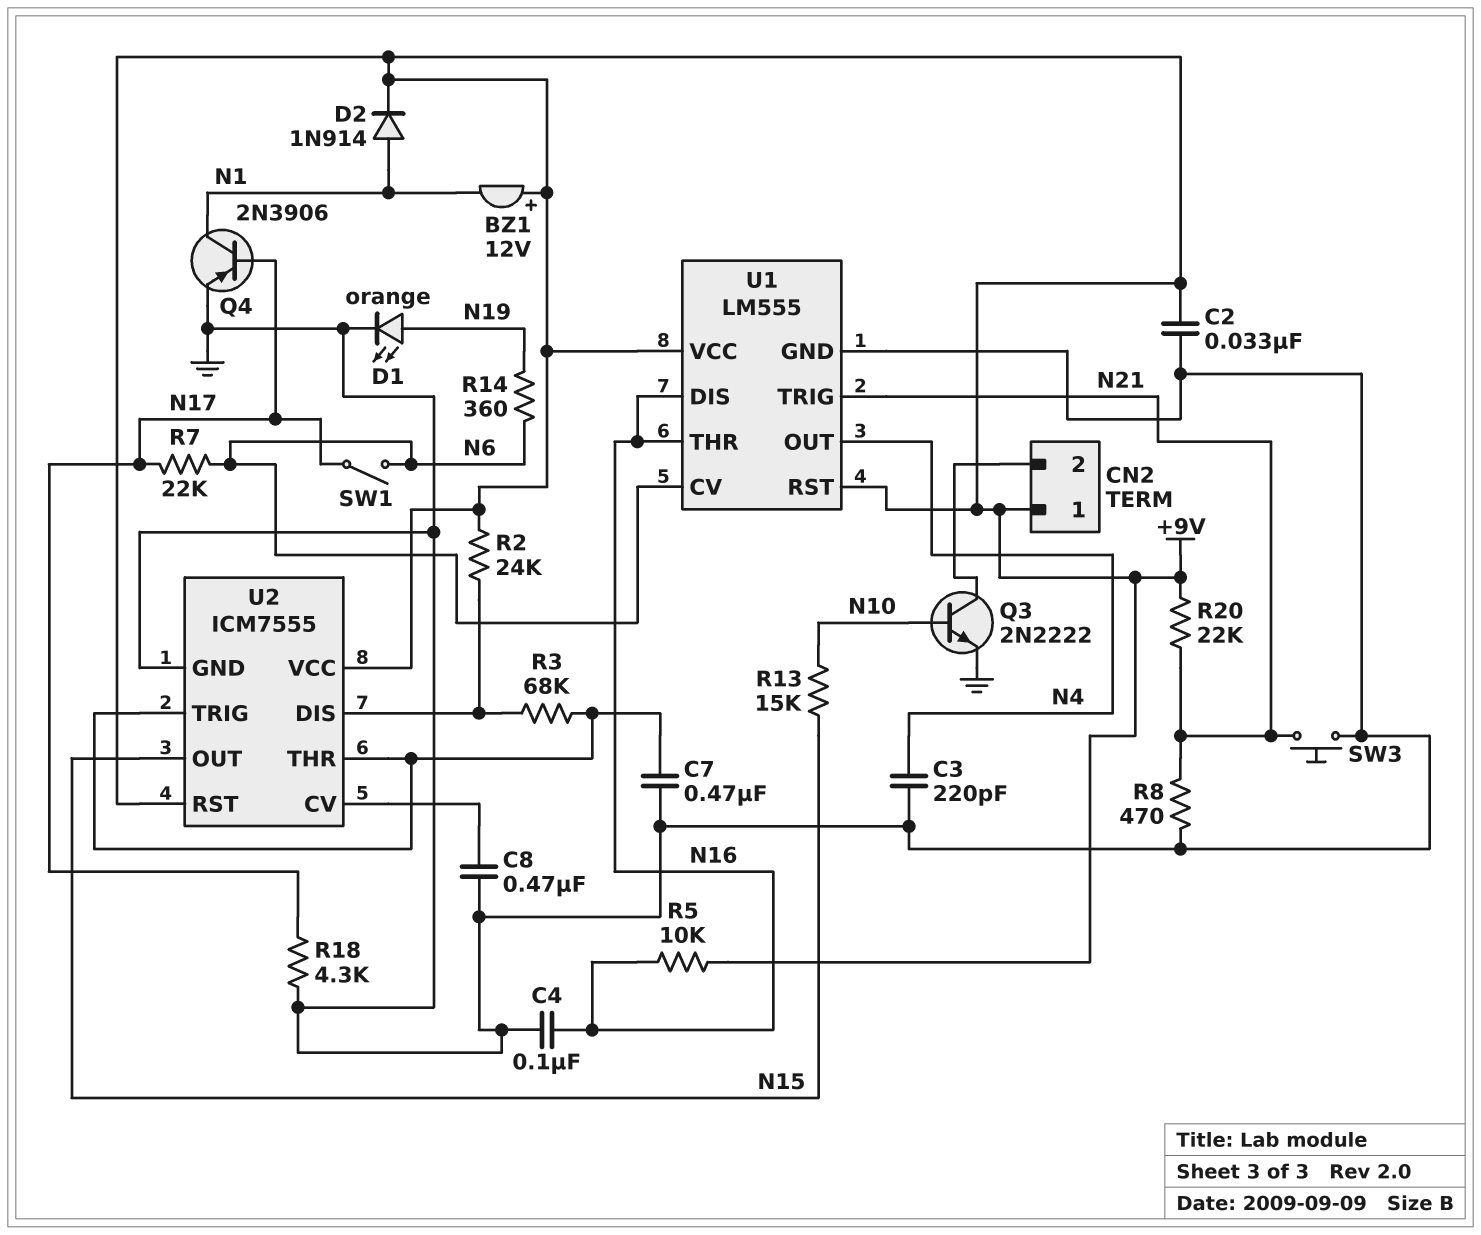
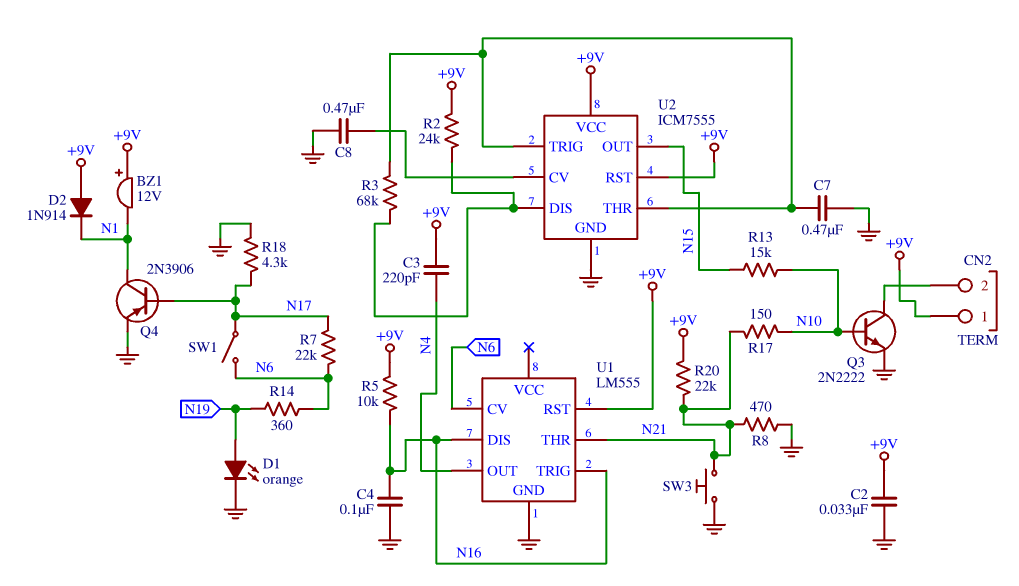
C3: 220pF (GND, N4) -> 220pF (+9V, N4)
D2: diode 1N914 (A N1, K +9V) -> diode 1N914 (A +9V, K N1)
R17: none -> 150 (N10, N21)
U1 pin THR: N16 -> N21
U1 pin TRIG: N21 -> N16
U1 pin VCC: +9V -> none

+===+

* **REQUIRED WORK**: Your copy of the entries must be exact and must contain no pictures.

* **RESPONSE**:
C3: 220pF (GND, N4) -> 220pF (+9V, N4)
D2: diode 1N914 (A N1, K +9V) -> diode 1N914 (A +9V, K N1)
R17: none -> 150 (N10, N21)
U1 pin THR: N16 -> N21
U1 pin TRIG: N21 -> N16
U1 pin VCC: +9V -> none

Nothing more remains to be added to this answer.